## WHAT THIS TASK INVOLVES
Given the listing below, the answer must be only the number of lines containing the string "tijeras".

Segment Open

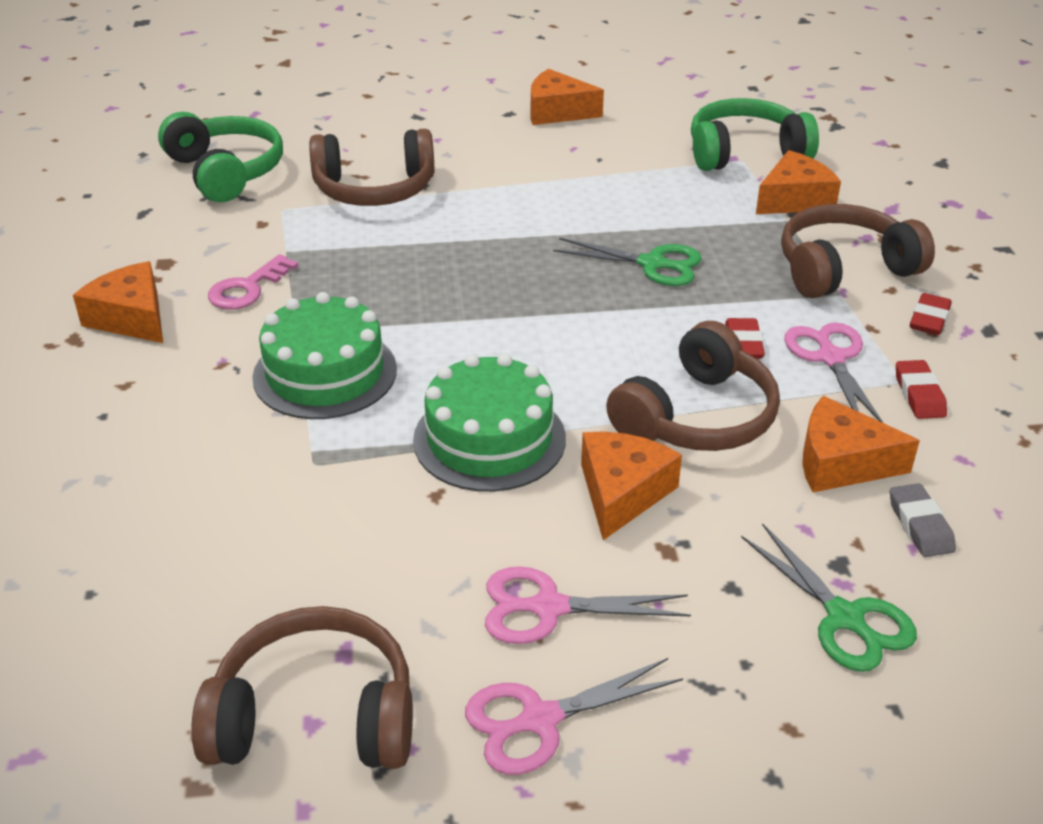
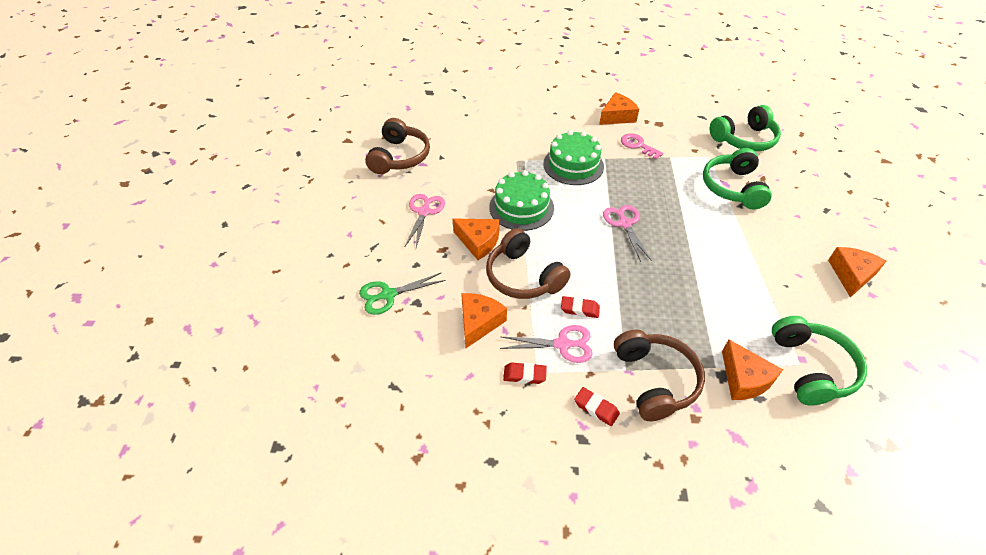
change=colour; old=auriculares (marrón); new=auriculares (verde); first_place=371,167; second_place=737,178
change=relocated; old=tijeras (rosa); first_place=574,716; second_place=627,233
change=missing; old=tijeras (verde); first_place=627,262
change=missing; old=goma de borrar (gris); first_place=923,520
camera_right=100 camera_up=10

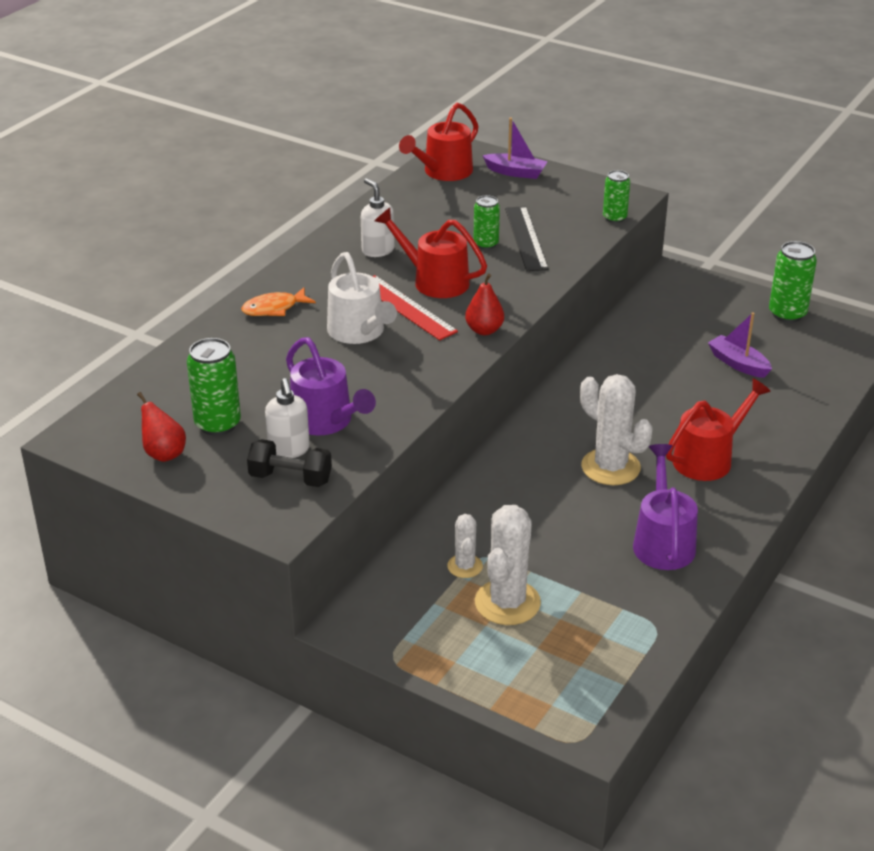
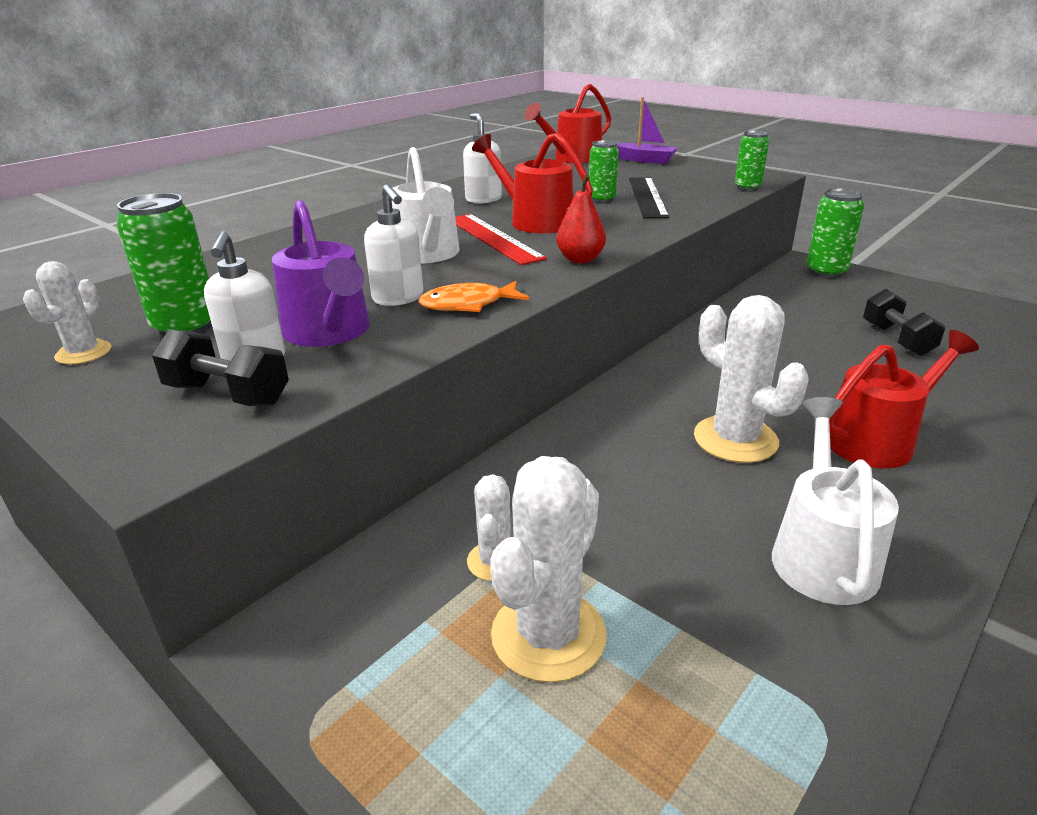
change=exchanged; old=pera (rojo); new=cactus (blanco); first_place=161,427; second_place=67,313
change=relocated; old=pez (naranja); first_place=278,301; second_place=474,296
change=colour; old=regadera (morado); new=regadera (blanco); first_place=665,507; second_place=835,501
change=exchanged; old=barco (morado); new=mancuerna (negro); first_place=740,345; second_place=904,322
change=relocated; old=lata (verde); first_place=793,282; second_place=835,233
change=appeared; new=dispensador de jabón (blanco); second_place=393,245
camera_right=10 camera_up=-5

Segment Closed

## ANSWER BELOW
2